(WORK ITEM)
What is wanted is the full listing, word for word, without its pictures.

(DATA EXTRACT)
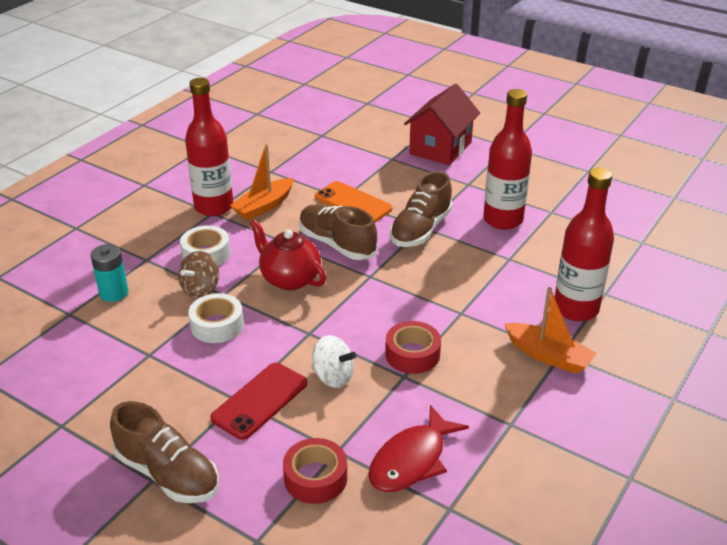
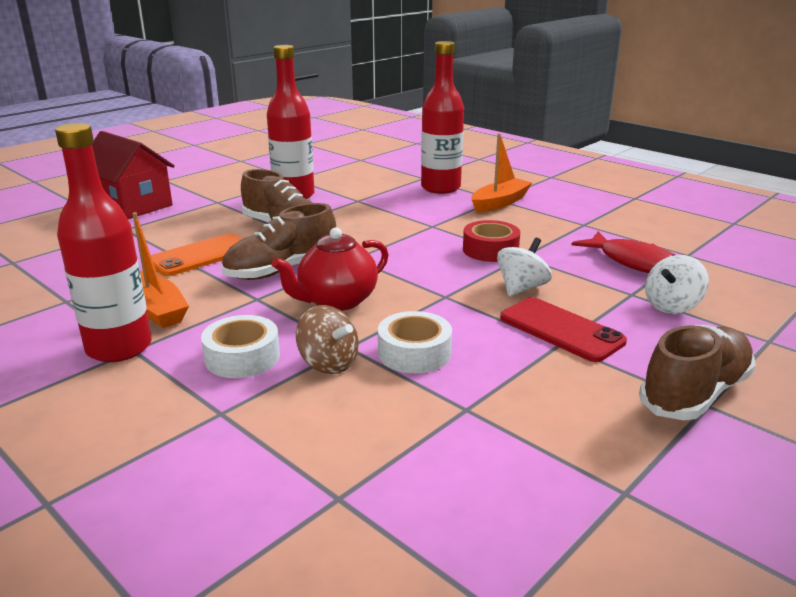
camera: 80 degrees left, 10 degrees down
(114, 293) = (299, 445): turquoise battery -> none
(315, 478) = (672, 306): red tape -> white spinning top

(TASK SOLUTION)
camera: 80 degrees left, 10 degrees down
(114, 293) = (299, 445): turquoise battery -> none
(315, 478) = (672, 306): red tape -> white spinning top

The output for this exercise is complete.